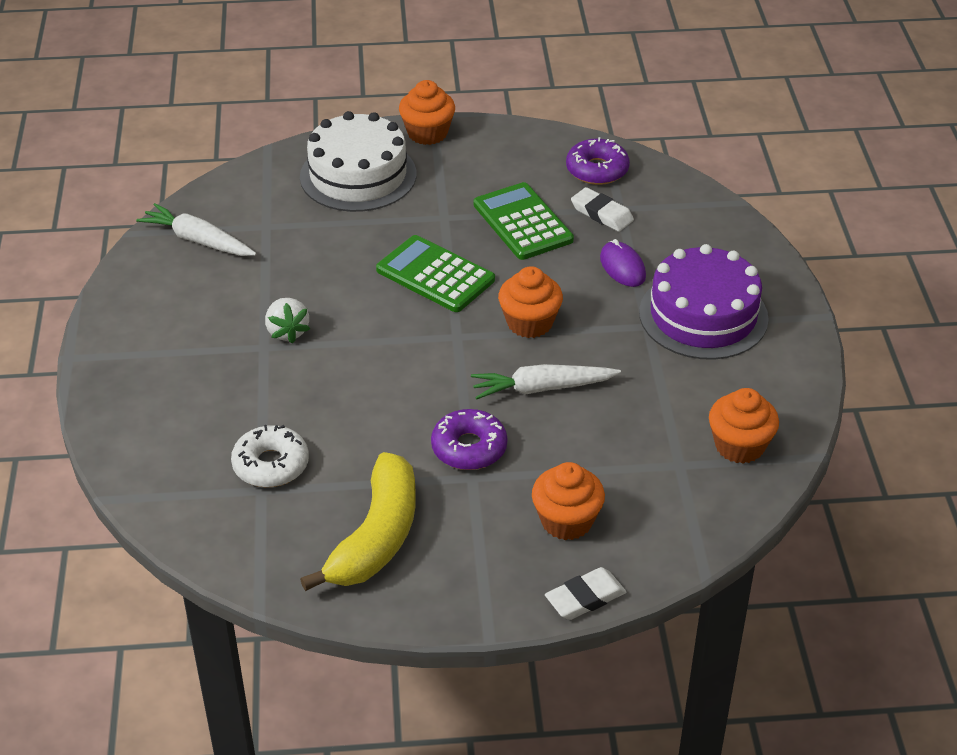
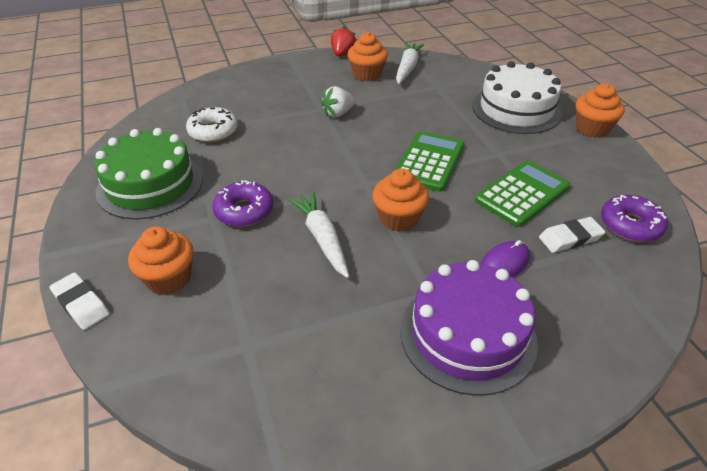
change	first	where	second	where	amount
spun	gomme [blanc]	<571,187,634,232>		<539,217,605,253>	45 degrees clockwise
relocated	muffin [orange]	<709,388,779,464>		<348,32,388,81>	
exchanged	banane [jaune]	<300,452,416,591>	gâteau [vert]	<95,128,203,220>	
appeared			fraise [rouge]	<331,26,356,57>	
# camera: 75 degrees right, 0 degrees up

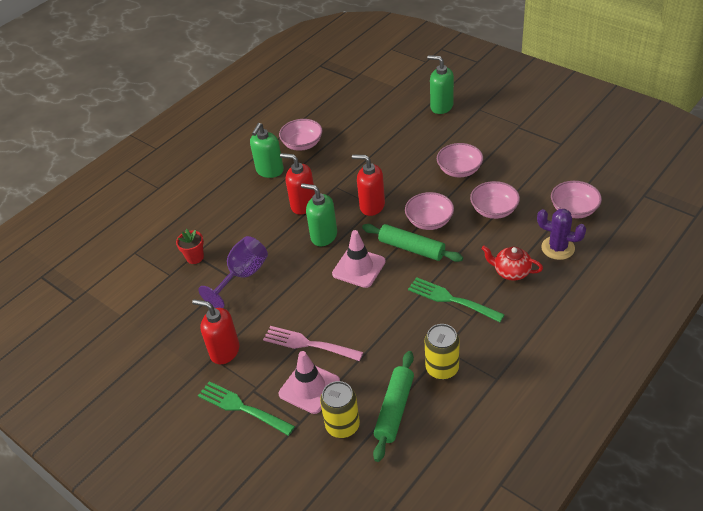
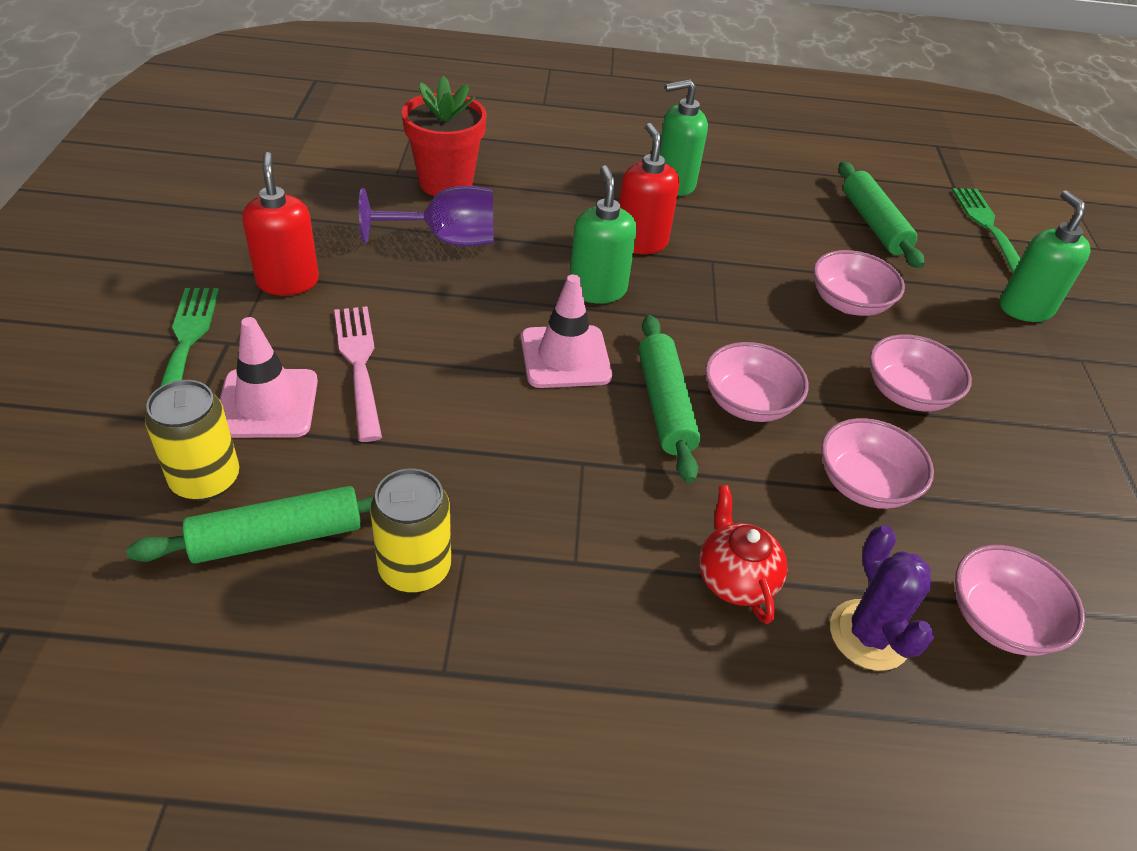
change	first	where	second	where	amount
relocated	bol [rose]	<279,119,322,151>		<813,250,905,316>	
missing	distributeur de savon [rouge]	<352,154,385,216>			
size	pot de fleurs [rouge]	<176,229,204,264>		<402,76,487,196>	x1.81
relocated	fourchette [vert]	<408,277,505,322>		<952,188,1021,273>	
appeared			rouleau à pâtisserie [vert]	<839,162,924,268>	
# camera: 45 degrees right, 0 degrees up

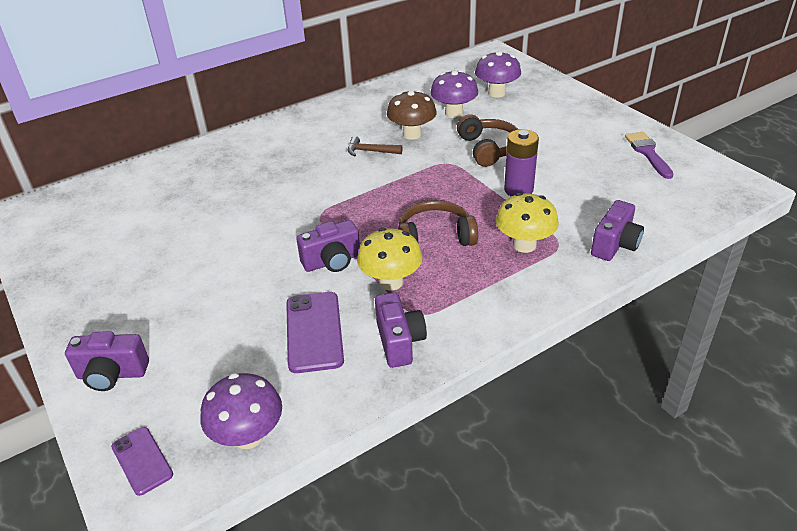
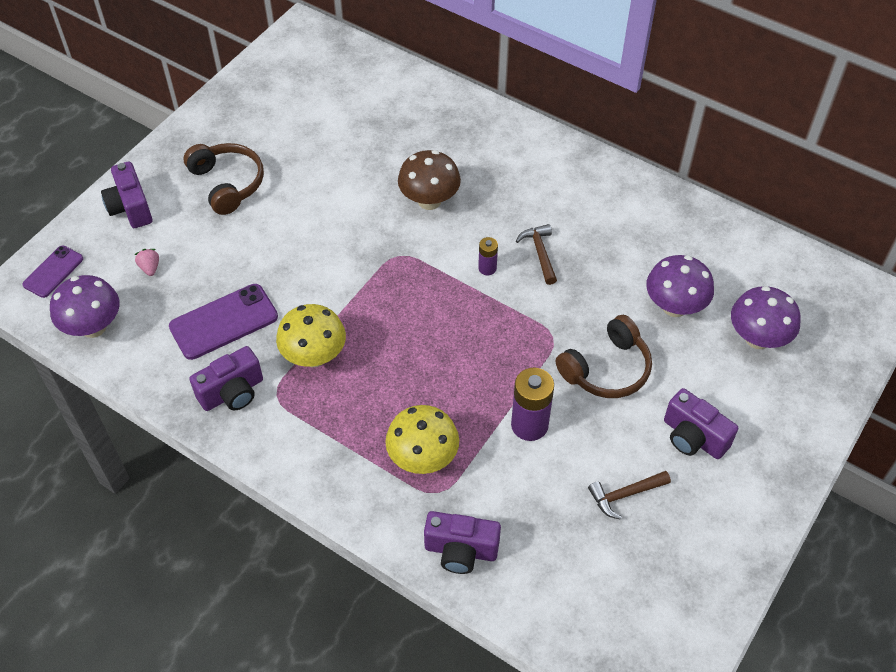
change	first	where	second	where	amount
relocated	champignon [marron]	<387,90,437,140>		<398,150,461,210>	
missing	pinceau [violet]	<625,132,674,179>			
relocated	casque audio [marron]	<398,200,478,246>		<184,143,264,215>	
relocated	appareil photo [violet]	<296,220,360,272>		<664,388,738,459>	
appeared			pile [violet]	<478,237,498,275>	
appeared			fraise [rose]	<134,249,159,276>	
appeared			marteau [marron]	<588,471,671,520>	
# camera: 65 degrees right, 15 degrees up

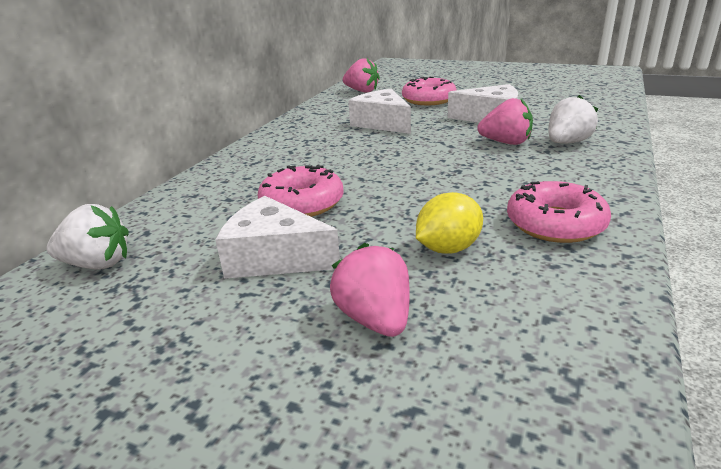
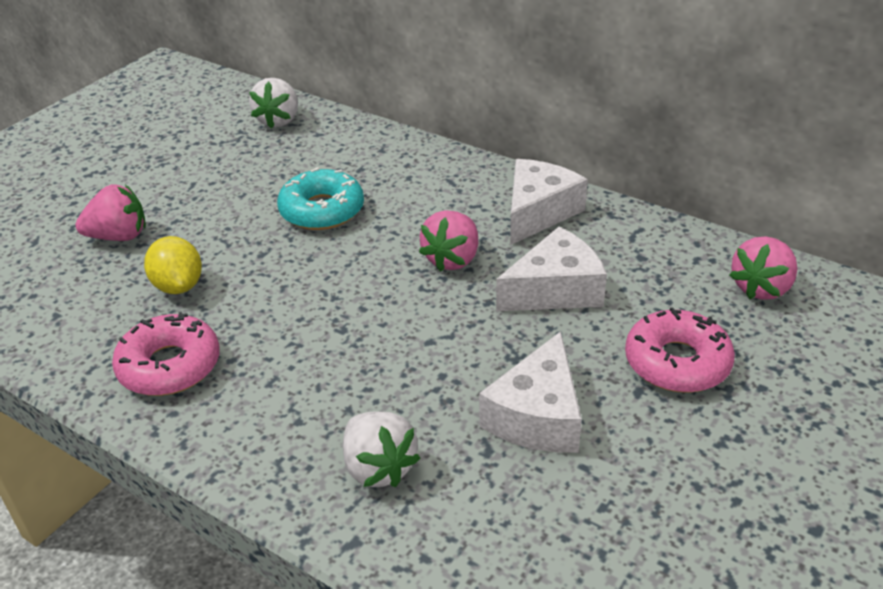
change	first	where	second	where	amount
relocated	fraise [rose]	<477,98,533,145>		<419,210,478,272>	
colour	beignet [rose]	<257,164,344,217>	beignet [turquoise]	<277,167,364,230>	
relocated	fromage [blanc]	<215,196,340,279>		<510,159,588,245>	
# camera: 100 degrees right, 10 degrees up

•••••

From the first line to the last, repeat the material exactly, but drop the pictures.

* _RESPONSE AREA_
change	first	where	second	where	amount
spun	gomme [blanc]	<571,187,634,232>		<539,217,605,253>	45 degrees clockwise
relocated	muffin [orange]	<709,388,779,464>		<348,32,388,81>	
exchanged	banane [jaune]	<300,452,416,591>	gâteau [vert]	<95,128,203,220>	
appeared			fraise [rouge]	<331,26,356,57>	
# camera: 75 degrees right, 0 degrees up

change	first	where	second	where	amount
relocated	bol [rose]	<279,119,322,151>		<813,250,905,316>	
missing	distributeur de savon [rouge]	<352,154,385,216>			
size	pot de fleurs [rouge]	<176,229,204,264>		<402,76,487,196>	x1.81
relocated	fourchette [vert]	<408,277,505,322>		<952,188,1021,273>	
appeared			rouleau à pâtisserie [vert]	<839,162,924,268>	
# camera: 45 degrees right, 0 degrees up

change	first	where	second	where	amount
relocated	champignon [marron]	<387,90,437,140>		<398,150,461,210>	
missing	pinceau [violet]	<625,132,674,179>			
relocated	casque audio [marron]	<398,200,478,246>		<184,143,264,215>	
relocated	appareil photo [violet]	<296,220,360,272>		<664,388,738,459>	
appeared			pile [violet]	<478,237,498,275>	
appeared			fraise [rose]	<134,249,159,276>	
appeared			marteau [marron]	<588,471,671,520>	
# camera: 65 degrees right, 15 degrees up

change	first	where	second	where	amount
relocated	fraise [rose]	<477,98,533,145>		<419,210,478,272>	
colour	beignet [rose]	<257,164,344,217>	beignet [turquoise]	<277,167,364,230>	
relocated	fromage [blanc]	<215,196,340,279>		<510,159,588,245>	
# camera: 100 degrees right, 10 degrees up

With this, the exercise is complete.